▶ [GOAL OF THE EXERCISE]: For this exercise, return all the data word for word, with images left out.

▶ [GIVEN DATA]:
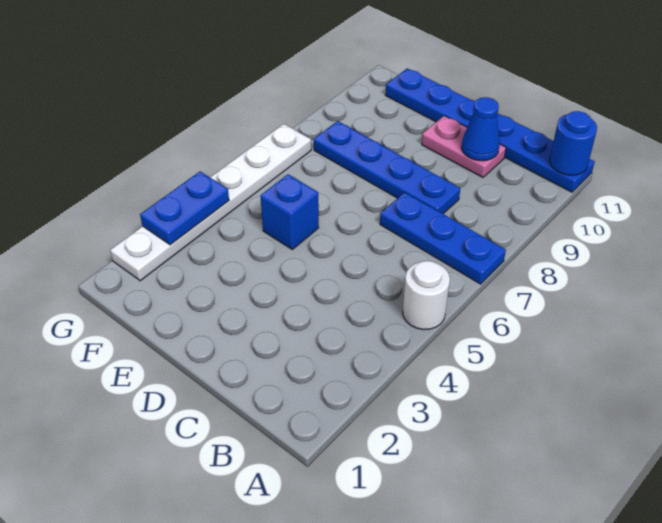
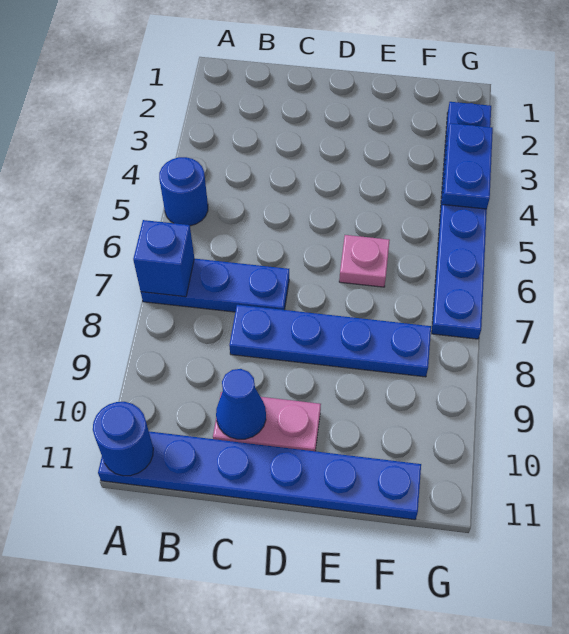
white round brick A5 level 1 -> blue round brick A5 level 1
blue brick E5 level 1 -> blue brick A7 level 2
none -> pink plate E6 level 1
white plate G2:G7 level 1 -> blue plate G2:G7 level 1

▶ [RESPONSE]:
white round brick A5 level 1 -> blue round brick A5 level 1
blue brick E5 level 1 -> blue brick A7 level 2
none -> pink plate E6 level 1
white plate G2:G7 level 1 -> blue plate G2:G7 level 1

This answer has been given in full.